» Task: Each line from the one that includes "red truck: 1 -> 0" to the last line of the data below should be set down exactly; no other lines are wanted.

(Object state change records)
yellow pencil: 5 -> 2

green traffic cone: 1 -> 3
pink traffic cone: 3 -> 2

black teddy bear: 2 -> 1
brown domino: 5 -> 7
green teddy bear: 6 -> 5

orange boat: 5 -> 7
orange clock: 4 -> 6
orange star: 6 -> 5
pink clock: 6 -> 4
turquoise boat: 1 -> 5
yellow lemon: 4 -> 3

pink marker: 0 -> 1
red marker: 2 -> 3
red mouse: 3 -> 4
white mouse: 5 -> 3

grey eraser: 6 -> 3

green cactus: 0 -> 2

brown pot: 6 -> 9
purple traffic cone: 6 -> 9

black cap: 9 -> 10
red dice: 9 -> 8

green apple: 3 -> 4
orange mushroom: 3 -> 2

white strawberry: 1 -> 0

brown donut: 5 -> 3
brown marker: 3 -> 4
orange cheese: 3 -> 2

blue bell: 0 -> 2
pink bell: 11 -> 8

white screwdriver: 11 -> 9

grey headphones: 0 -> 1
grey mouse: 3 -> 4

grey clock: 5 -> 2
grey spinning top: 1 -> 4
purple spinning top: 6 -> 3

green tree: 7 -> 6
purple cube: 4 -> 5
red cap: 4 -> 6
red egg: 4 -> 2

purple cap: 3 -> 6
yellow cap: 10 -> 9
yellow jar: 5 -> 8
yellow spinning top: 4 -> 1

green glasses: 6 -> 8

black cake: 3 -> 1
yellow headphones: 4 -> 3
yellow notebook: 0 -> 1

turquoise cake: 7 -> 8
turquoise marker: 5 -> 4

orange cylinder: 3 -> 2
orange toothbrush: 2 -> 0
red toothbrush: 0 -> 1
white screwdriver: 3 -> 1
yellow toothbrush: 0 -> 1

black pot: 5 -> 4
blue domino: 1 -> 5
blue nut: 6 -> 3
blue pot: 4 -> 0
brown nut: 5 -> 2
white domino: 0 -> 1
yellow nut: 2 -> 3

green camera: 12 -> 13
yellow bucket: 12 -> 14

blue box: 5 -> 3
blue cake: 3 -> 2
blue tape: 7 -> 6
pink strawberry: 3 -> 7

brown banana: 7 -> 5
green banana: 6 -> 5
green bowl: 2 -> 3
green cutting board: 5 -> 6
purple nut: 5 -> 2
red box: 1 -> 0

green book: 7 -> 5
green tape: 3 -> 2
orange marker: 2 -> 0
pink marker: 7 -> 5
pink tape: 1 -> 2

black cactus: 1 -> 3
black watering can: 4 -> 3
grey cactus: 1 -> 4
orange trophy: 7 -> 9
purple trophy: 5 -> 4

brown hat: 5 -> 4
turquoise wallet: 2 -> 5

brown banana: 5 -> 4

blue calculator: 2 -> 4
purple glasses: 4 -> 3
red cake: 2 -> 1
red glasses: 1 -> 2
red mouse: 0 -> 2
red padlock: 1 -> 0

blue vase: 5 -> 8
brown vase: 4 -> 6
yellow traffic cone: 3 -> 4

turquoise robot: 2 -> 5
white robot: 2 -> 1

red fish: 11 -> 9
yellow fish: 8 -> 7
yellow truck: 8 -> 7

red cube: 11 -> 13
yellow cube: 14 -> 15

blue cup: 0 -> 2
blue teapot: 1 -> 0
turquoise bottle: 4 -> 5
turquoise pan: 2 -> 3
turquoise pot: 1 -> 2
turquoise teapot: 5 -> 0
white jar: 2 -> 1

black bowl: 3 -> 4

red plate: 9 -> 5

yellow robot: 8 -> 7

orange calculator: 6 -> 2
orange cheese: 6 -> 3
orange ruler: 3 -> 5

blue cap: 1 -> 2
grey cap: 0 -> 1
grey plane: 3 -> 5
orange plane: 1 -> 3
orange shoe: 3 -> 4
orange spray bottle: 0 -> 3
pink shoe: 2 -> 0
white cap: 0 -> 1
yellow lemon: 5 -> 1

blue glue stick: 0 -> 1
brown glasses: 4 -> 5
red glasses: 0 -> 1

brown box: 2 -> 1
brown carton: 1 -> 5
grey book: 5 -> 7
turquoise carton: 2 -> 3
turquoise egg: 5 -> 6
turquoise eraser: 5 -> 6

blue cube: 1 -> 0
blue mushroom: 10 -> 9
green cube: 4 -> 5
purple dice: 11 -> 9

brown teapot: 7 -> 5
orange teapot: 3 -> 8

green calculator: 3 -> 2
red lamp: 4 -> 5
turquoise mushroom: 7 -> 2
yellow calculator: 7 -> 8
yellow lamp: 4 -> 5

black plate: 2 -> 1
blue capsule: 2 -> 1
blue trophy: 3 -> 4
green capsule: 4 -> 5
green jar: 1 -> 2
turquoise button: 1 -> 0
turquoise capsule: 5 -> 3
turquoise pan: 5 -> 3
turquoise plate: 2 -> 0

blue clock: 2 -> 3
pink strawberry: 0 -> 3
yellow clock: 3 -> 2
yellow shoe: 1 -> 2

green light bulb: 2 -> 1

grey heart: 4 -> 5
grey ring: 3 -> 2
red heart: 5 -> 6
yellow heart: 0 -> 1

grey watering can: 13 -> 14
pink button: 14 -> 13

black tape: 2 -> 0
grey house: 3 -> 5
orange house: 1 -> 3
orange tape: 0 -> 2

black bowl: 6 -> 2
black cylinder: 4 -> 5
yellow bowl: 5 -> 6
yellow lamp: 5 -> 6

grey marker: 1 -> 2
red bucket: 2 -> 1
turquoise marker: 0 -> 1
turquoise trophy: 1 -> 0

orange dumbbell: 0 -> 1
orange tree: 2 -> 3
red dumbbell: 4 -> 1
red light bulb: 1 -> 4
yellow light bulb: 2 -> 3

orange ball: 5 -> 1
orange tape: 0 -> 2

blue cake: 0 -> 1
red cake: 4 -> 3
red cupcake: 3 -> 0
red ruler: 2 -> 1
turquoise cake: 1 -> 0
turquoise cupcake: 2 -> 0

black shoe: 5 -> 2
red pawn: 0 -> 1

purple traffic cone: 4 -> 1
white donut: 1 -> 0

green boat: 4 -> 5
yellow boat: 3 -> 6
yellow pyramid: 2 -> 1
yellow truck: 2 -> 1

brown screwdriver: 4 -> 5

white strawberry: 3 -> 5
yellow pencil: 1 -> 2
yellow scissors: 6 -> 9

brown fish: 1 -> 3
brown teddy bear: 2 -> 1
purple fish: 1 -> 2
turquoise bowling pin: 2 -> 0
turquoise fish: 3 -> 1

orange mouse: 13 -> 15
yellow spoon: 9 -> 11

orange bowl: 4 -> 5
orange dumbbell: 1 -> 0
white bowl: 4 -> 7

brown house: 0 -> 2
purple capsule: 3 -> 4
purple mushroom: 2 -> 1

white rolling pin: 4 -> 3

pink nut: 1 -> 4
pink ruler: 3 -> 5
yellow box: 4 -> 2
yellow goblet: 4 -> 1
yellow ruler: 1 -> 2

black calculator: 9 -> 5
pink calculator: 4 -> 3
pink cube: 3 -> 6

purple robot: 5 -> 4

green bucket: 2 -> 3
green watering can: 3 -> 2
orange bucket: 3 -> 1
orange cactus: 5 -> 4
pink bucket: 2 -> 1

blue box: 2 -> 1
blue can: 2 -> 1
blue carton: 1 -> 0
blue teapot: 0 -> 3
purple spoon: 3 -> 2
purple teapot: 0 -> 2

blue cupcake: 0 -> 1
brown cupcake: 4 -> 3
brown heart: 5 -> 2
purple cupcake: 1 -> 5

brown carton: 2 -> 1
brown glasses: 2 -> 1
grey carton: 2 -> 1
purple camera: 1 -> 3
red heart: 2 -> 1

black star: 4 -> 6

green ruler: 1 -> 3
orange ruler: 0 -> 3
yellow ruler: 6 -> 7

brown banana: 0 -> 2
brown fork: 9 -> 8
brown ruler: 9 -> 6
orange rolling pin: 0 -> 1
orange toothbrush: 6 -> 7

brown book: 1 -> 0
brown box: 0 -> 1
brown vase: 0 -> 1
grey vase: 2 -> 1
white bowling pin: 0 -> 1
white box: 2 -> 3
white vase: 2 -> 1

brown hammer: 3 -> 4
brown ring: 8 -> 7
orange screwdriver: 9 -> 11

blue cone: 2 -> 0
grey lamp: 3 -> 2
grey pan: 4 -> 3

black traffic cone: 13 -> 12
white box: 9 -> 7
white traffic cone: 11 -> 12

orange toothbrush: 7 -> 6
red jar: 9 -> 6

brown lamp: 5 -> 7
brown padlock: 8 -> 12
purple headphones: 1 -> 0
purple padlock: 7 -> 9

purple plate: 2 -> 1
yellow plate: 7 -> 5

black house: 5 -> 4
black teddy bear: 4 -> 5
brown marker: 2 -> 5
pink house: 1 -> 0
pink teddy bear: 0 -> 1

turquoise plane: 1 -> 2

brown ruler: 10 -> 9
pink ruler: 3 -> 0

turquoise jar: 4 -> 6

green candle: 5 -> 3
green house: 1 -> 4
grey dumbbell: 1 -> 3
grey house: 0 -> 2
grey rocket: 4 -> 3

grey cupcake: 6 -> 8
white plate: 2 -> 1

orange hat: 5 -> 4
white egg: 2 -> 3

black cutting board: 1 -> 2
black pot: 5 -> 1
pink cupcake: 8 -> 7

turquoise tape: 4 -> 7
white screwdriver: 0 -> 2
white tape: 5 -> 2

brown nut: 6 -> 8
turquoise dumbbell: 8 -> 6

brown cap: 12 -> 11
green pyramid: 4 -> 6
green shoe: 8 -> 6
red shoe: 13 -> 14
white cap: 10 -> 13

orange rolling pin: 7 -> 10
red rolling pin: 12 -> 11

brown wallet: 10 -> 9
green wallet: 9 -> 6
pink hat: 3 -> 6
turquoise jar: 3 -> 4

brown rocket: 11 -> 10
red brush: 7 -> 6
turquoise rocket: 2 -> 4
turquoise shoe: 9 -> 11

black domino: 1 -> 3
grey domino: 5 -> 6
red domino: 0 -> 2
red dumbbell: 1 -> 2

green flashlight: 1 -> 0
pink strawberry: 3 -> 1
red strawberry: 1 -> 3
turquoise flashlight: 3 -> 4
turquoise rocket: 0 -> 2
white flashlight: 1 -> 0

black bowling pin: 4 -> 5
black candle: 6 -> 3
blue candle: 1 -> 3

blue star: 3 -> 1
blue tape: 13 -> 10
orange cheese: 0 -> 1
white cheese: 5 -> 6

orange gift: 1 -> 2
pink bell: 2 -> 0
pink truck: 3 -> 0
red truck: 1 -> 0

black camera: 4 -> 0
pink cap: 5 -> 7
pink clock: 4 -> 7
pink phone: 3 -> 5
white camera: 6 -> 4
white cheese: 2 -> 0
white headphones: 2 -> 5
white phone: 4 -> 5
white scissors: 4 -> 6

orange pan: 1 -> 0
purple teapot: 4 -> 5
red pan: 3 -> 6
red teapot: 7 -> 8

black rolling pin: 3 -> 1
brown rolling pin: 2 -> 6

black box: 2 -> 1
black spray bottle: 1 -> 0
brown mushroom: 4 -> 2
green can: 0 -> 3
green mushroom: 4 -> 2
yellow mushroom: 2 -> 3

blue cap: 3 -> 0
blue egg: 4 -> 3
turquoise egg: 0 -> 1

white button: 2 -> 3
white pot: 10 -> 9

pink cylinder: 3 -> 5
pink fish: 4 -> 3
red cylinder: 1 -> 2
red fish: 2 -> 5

» Result for this task:
red truck: 1 -> 0

black camera: 4 -> 0
pink cap: 5 -> 7
pink clock: 4 -> 7
pink phone: 3 -> 5
white camera: 6 -> 4
white cheese: 2 -> 0
white headphones: 2 -> 5
white phone: 4 -> 5
white scissors: 4 -> 6

orange pan: 1 -> 0
purple teapot: 4 -> 5
red pan: 3 -> 6
red teapot: 7 -> 8

black rolling pin: 3 -> 1
brown rolling pin: 2 -> 6

black box: 2 -> 1
black spray bottle: 1 -> 0
brown mushroom: 4 -> 2
green can: 0 -> 3
green mushroom: 4 -> 2
yellow mushroom: 2 -> 3

blue cap: 3 -> 0
blue egg: 4 -> 3
turquoise egg: 0 -> 1

white button: 2 -> 3
white pot: 10 -> 9

pink cylinder: 3 -> 5
pink fish: 4 -> 3
red cylinder: 1 -> 2
red fish: 2 -> 5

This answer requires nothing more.